Without any pictures, reproduce exactly the lines running from the line containing "U4 pin GND: GND -> N6" through the end of the entries.

RECORD SET -
☆ ☆ ☆

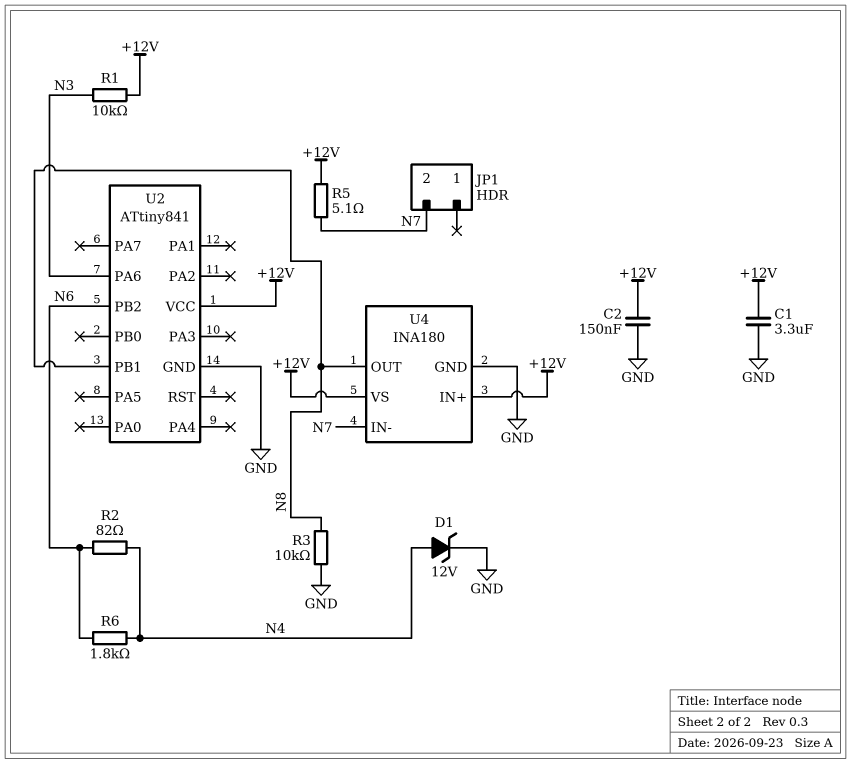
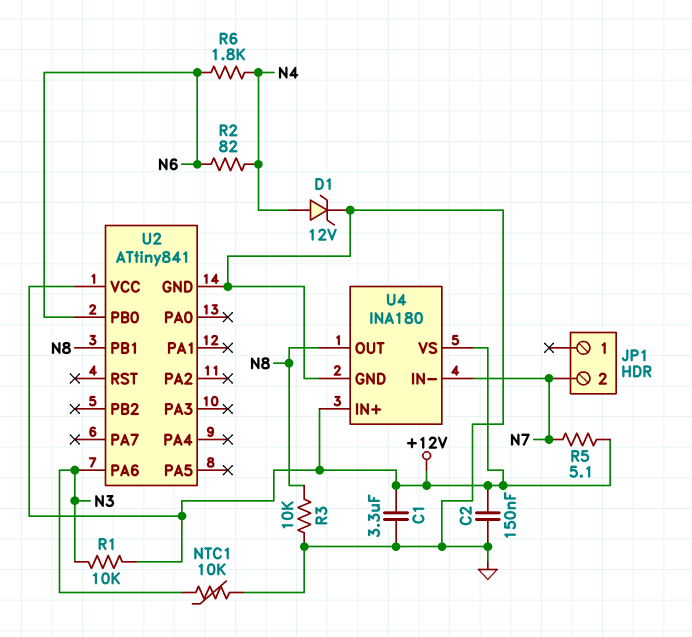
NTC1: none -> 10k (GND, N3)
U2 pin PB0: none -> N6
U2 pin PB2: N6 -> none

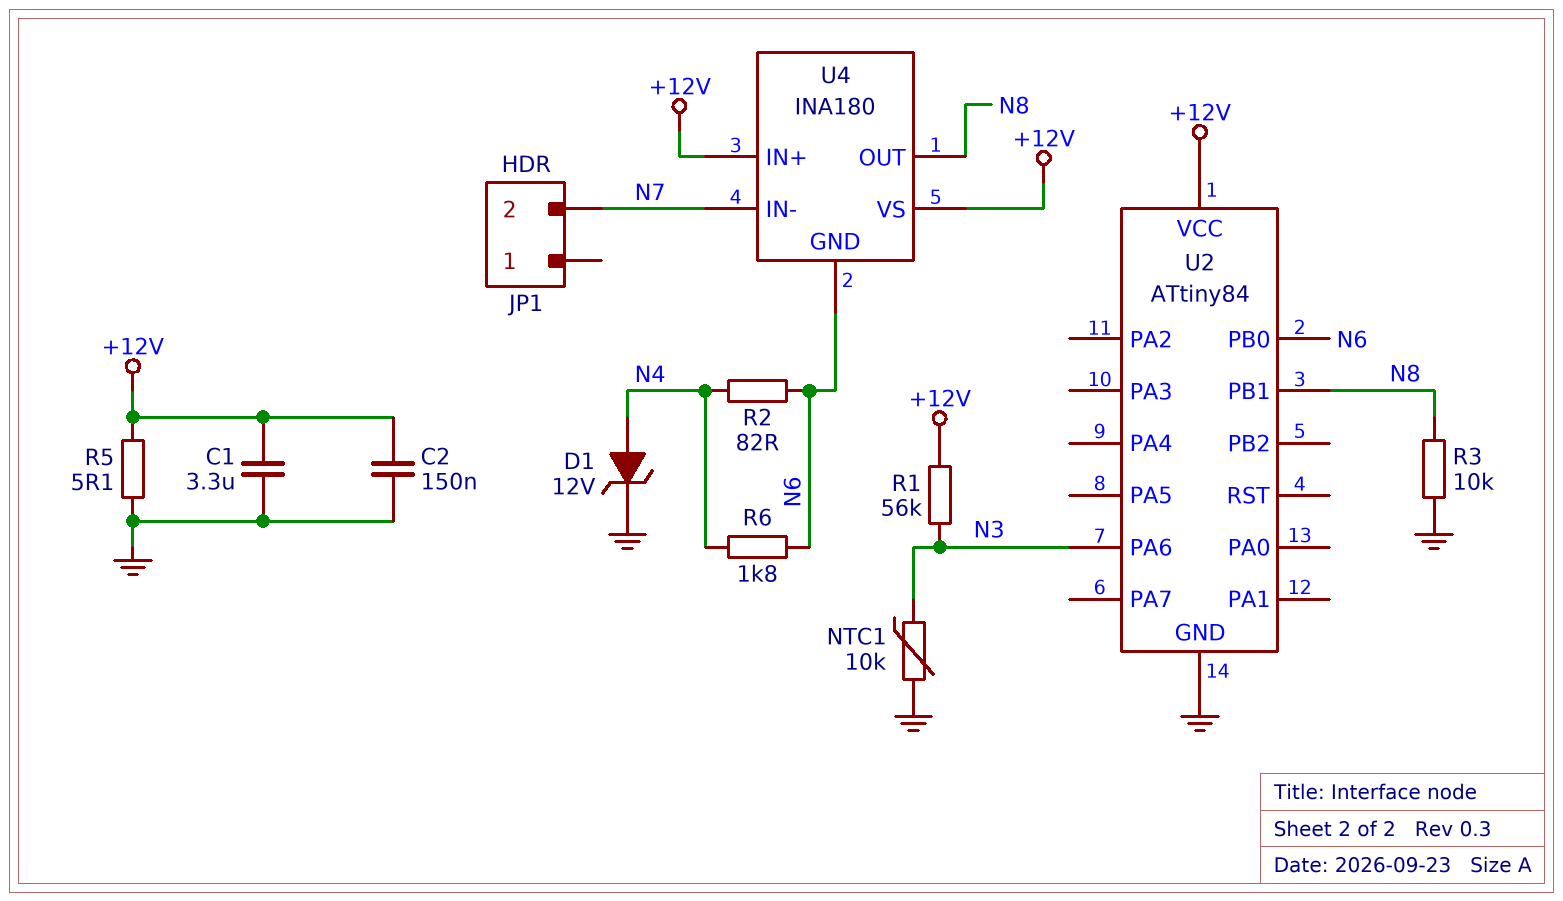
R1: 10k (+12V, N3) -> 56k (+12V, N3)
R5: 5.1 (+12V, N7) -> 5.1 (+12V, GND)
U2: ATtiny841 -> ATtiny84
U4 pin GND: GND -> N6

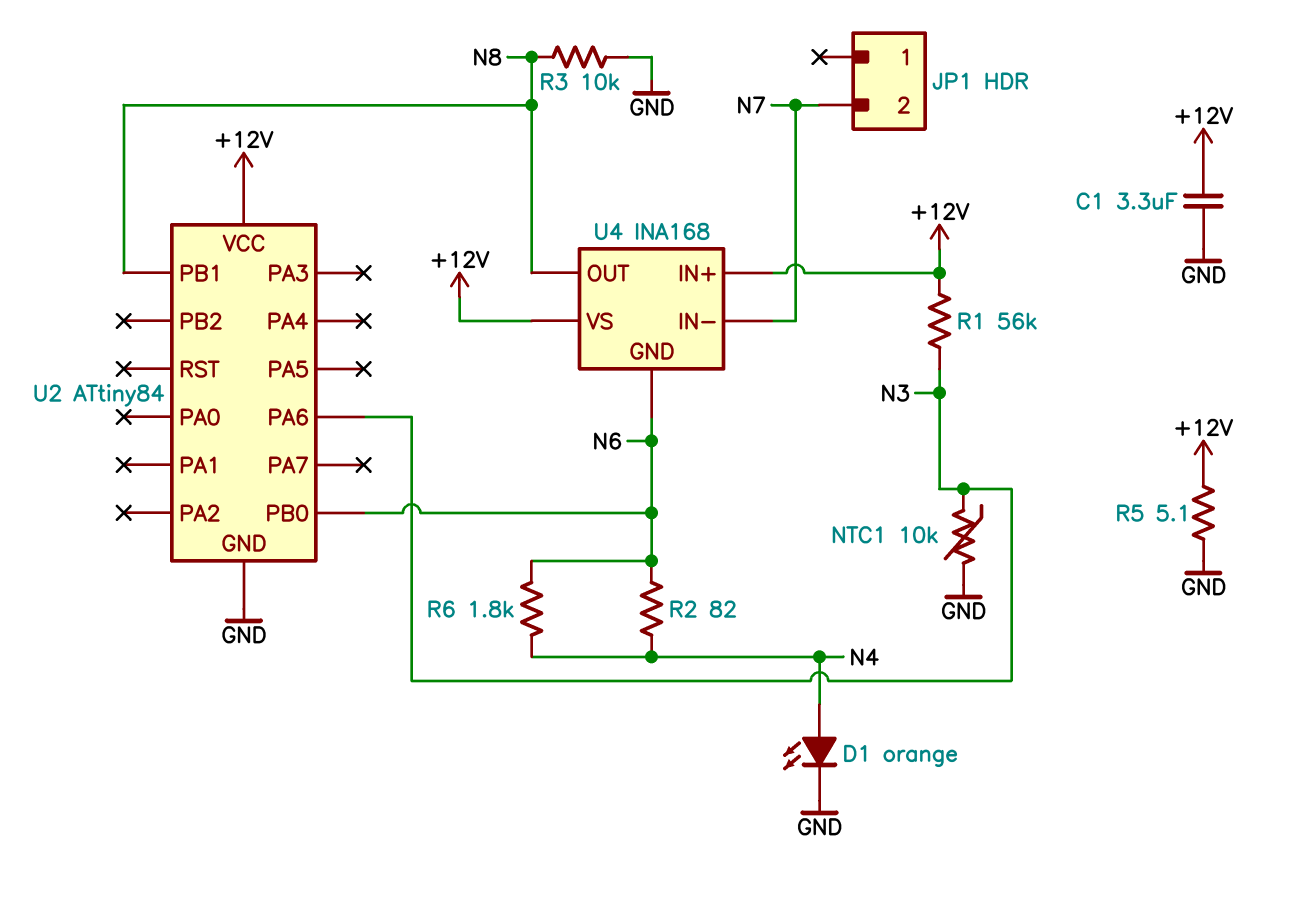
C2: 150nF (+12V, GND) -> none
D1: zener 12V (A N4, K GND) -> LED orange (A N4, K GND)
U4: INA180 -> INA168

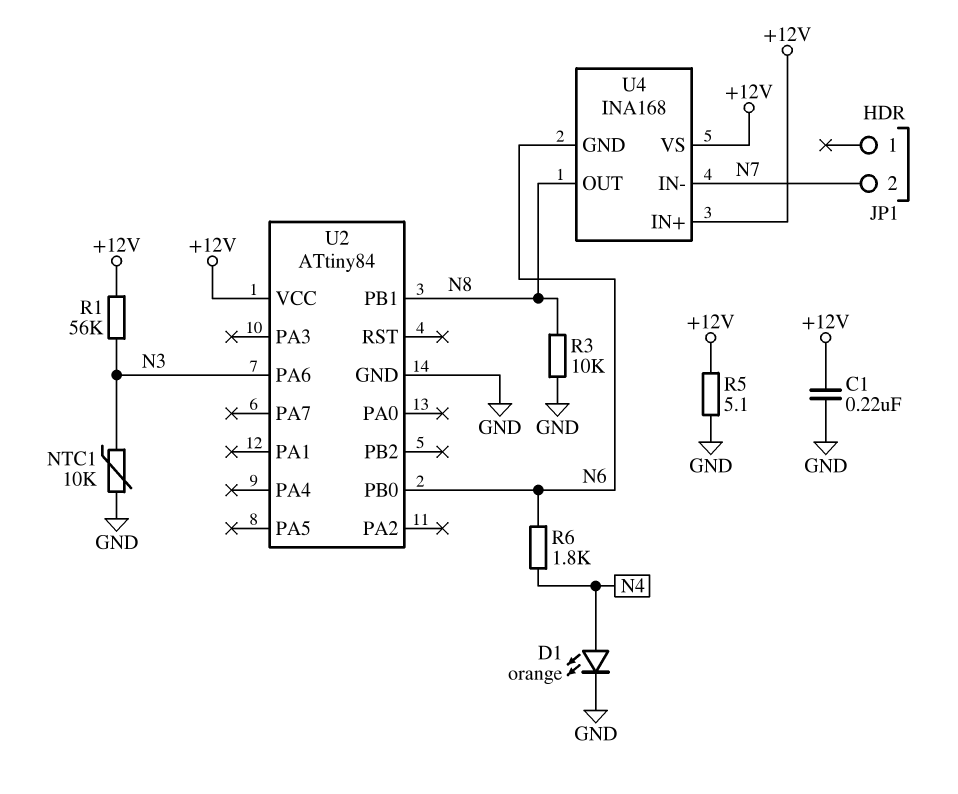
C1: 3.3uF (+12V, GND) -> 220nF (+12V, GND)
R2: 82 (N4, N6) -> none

☆ ☆ ☆

WRITTEN SOLUTION -
U4 pin GND: GND -> N6

C2: 150nF (+12V, GND) -> none
D1: zener 12V (A N4, K GND) -> LED orange (A N4, K GND)
U4: INA180 -> INA168

C1: 3.3uF (+12V, GND) -> 220nF (+12V, GND)
R2: 82 (N4, N6) -> none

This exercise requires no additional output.